(GIVEN ENTRIES begins)

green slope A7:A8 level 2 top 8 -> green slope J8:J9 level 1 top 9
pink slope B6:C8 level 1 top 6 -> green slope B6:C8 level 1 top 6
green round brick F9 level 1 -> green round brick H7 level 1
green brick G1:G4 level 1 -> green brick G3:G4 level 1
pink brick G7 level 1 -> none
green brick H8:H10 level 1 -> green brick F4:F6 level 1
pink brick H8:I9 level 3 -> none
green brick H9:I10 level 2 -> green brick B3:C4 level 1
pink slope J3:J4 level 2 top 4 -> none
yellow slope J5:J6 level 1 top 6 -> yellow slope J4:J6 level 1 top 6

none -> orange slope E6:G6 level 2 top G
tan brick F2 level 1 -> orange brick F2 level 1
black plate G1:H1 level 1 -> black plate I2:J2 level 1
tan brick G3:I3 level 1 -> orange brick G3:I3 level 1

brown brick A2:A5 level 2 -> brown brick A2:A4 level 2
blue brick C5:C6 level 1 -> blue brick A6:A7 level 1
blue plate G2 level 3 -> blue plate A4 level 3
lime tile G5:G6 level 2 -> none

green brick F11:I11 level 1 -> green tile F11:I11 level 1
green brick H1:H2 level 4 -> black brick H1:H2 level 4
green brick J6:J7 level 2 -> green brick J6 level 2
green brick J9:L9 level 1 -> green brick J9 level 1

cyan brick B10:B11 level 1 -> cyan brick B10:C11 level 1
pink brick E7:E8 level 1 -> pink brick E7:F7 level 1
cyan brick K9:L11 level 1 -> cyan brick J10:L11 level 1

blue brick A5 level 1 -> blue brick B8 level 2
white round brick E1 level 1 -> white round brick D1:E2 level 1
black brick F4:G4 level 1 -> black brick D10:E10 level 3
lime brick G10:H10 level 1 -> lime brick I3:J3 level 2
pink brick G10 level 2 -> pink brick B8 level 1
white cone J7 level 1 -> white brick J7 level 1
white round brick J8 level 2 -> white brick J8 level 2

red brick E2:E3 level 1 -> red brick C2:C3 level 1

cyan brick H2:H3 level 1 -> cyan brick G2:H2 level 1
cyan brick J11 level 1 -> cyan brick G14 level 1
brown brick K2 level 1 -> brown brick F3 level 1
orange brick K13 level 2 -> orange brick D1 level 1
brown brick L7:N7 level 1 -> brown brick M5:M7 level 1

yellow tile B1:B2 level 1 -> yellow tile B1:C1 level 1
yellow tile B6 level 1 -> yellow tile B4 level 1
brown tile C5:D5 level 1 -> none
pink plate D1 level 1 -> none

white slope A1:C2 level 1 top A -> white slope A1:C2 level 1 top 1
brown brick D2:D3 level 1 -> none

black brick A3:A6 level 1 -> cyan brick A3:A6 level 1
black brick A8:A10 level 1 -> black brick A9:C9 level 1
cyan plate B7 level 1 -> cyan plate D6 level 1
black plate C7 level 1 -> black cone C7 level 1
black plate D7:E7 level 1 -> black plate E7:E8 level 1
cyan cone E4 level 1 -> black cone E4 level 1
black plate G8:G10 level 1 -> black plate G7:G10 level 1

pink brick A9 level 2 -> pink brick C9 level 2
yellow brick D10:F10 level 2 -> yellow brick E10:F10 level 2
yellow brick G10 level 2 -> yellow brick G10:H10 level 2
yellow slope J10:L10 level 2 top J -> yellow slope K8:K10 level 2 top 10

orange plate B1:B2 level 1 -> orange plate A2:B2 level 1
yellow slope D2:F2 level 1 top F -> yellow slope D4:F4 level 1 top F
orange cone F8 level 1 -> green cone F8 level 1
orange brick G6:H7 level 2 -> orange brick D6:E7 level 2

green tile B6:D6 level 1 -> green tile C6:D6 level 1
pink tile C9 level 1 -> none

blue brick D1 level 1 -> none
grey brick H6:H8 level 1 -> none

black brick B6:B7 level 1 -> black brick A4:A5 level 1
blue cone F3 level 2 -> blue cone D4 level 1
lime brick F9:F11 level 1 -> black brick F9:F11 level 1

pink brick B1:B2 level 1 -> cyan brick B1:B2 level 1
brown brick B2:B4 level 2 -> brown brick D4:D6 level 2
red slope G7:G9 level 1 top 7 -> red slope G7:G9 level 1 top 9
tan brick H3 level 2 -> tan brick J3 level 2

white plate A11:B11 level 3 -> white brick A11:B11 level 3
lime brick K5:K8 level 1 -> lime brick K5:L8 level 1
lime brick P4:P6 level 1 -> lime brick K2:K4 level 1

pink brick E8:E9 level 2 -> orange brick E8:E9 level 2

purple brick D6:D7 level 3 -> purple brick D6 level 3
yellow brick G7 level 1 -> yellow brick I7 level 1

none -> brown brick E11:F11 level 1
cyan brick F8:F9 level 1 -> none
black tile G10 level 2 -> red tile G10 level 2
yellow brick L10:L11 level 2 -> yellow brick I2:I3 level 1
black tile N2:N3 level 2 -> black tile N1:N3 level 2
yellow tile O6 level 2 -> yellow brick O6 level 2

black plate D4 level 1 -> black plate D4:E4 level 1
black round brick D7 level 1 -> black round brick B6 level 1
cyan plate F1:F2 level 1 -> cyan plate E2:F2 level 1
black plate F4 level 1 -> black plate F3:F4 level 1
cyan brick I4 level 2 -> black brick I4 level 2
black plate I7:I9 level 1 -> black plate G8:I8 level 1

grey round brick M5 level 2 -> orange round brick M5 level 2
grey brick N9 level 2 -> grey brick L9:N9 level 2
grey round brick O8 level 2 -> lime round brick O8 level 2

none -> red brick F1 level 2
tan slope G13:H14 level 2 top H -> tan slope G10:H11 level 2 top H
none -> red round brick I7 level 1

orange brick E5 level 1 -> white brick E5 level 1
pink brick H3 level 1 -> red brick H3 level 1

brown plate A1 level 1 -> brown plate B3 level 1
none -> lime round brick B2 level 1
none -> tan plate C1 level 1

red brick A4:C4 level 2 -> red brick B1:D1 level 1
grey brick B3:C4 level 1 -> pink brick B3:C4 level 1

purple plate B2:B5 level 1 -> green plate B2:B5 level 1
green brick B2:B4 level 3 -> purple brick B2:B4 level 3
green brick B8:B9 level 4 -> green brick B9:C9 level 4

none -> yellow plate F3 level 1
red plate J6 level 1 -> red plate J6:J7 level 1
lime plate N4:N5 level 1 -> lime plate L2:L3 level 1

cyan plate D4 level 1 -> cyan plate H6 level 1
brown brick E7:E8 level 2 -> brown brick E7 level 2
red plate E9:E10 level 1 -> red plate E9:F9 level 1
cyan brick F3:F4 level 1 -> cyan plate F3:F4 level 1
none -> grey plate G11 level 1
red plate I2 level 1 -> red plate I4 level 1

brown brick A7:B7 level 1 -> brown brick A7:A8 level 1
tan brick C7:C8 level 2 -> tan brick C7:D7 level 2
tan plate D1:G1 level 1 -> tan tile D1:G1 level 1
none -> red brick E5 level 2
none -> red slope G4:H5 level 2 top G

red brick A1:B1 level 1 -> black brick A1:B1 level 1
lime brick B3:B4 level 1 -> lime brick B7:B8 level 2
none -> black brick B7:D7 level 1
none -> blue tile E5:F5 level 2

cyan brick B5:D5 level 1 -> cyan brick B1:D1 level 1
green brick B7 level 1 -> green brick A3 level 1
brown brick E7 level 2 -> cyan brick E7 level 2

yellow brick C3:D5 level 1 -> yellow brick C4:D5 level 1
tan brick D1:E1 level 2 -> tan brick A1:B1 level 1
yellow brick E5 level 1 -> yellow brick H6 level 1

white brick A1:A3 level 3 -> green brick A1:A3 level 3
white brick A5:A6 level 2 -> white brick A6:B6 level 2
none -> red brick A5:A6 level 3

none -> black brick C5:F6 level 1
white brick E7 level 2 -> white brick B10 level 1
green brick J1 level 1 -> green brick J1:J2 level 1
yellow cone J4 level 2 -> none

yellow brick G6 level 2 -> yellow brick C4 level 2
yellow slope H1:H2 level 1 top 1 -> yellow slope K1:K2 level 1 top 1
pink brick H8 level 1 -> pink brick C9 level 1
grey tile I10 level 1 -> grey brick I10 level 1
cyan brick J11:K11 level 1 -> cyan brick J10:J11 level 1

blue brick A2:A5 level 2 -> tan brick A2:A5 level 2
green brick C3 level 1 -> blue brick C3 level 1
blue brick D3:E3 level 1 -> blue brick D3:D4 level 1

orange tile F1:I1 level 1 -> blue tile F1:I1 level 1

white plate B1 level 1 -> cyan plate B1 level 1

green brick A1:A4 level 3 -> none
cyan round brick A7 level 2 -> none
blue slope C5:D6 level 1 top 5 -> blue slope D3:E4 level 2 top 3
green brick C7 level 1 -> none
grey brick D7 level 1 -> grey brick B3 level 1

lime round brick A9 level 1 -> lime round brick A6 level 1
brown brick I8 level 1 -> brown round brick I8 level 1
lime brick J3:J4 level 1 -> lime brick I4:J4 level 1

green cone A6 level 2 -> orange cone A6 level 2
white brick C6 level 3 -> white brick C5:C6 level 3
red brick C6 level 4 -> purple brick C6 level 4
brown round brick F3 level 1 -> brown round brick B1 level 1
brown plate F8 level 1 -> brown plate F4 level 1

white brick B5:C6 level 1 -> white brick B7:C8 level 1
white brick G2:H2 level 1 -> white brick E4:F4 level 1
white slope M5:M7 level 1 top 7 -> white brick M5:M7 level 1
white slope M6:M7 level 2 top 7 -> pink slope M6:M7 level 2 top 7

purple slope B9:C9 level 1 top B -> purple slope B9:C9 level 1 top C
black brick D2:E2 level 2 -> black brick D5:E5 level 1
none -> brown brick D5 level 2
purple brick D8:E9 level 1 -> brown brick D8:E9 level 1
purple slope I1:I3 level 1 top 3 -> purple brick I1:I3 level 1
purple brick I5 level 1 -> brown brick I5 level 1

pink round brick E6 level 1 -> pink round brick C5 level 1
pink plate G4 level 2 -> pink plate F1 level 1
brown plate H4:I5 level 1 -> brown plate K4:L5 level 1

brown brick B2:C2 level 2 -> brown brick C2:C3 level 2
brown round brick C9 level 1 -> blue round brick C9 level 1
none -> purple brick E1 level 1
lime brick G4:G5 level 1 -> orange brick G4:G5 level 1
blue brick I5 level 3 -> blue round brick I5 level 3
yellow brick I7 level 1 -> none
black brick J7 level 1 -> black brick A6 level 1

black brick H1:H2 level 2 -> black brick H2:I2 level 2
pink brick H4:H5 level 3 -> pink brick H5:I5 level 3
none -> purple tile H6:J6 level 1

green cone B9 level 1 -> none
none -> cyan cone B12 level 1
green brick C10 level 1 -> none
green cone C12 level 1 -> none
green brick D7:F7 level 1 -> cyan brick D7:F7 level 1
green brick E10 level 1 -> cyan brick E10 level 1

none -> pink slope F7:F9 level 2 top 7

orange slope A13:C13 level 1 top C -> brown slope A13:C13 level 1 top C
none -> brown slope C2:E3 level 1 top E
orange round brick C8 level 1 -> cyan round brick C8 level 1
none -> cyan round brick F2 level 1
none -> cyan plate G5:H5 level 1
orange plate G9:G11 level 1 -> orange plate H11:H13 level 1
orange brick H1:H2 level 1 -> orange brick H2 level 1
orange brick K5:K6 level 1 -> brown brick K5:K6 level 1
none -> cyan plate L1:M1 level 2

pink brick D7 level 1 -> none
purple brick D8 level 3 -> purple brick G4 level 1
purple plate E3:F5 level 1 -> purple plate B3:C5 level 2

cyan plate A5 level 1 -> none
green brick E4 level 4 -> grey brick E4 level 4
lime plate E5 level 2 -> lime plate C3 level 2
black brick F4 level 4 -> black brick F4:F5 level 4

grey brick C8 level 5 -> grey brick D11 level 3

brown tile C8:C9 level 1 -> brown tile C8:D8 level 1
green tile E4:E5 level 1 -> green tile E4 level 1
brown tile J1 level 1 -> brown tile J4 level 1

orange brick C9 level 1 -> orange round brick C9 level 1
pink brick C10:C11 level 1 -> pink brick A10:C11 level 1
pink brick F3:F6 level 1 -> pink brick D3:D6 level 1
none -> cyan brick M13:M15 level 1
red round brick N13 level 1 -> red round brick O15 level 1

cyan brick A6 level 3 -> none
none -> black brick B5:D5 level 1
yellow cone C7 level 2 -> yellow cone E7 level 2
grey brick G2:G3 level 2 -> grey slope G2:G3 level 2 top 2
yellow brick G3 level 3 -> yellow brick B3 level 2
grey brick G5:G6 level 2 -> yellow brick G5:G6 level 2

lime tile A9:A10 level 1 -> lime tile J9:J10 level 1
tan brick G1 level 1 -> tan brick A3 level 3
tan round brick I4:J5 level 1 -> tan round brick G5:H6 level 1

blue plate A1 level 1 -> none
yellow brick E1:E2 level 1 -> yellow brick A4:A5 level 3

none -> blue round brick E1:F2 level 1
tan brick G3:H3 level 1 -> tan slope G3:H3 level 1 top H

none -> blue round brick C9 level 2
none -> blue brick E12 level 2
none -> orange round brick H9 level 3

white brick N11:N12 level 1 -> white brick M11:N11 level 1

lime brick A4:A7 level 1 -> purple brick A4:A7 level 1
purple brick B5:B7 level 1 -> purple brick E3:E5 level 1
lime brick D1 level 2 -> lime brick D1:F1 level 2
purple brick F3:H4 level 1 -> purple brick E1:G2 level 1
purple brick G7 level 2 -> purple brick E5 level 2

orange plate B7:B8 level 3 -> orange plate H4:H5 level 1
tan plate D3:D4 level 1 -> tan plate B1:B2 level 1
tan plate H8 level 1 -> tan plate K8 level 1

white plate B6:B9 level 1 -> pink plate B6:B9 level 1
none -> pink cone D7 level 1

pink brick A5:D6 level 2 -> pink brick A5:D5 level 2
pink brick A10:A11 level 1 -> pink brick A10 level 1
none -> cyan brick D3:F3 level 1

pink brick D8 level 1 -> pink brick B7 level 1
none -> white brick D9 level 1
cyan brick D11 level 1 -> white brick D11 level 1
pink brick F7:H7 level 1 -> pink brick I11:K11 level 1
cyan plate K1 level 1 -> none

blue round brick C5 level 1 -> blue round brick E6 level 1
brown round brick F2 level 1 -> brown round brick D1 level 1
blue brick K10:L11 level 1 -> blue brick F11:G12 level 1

(GIVEN ENTRIES ends)

Working from the data above, extract solely the lines from the one containing "white slope M5:M7" through the one containing "brown brick B2:C2", exactly as they appear, both included.

** WORKED SOLUTION **
white slope M5:M7 level 1 top 7 -> white brick M5:M7 level 1
white slope M6:M7 level 2 top 7 -> pink slope M6:M7 level 2 top 7

purple slope B9:C9 level 1 top B -> purple slope B9:C9 level 1 top C
black brick D2:E2 level 2 -> black brick D5:E5 level 1
none -> brown brick D5 level 2
purple brick D8:E9 level 1 -> brown brick D8:E9 level 1
purple slope I1:I3 level 1 top 3 -> purple brick I1:I3 level 1
purple brick I5 level 1 -> brown brick I5 level 1

pink round brick E6 level 1 -> pink round brick C5 level 1
pink plate G4 level 2 -> pink plate F1 level 1
brown plate H4:I5 level 1 -> brown plate K4:L5 level 1

brown brick B2:C2 level 2 -> brown brick C2:C3 level 2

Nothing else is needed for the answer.